## ASSIGNED TASK
Filter the data below, keeping only lines that contain "insert".

## Coordinate-based object records
--- START ---

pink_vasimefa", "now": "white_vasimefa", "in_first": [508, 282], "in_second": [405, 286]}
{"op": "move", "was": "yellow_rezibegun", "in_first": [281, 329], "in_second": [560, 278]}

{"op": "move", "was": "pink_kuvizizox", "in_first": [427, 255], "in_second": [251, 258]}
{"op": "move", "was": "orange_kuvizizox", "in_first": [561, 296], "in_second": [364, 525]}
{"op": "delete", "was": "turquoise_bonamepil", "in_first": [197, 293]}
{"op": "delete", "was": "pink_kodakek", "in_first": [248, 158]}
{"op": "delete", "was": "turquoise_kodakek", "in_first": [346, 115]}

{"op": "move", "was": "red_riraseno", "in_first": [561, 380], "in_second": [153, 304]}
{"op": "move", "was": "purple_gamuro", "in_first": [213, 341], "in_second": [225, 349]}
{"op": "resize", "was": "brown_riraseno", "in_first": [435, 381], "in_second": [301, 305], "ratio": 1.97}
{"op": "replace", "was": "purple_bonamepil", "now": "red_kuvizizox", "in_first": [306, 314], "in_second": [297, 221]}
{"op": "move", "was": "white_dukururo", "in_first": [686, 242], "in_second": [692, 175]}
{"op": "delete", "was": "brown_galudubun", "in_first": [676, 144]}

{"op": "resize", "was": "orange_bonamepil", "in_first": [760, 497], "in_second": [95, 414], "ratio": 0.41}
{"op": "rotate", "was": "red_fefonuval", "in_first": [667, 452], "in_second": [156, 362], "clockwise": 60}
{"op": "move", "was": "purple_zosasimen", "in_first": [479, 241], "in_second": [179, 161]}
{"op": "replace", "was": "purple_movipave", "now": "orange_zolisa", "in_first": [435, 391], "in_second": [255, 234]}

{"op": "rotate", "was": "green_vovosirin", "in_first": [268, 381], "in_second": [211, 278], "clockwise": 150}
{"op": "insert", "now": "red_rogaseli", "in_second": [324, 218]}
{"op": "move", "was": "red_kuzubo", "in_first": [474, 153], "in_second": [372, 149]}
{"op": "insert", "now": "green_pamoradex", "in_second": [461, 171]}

--- END ---

## WRITTEN RESPONSE
{"op": "insert", "now": "red_rogaseli", "in_second": [324, 218]}
{"op": "insert", "now": "green_pamoradex", "in_second": [461, 171]}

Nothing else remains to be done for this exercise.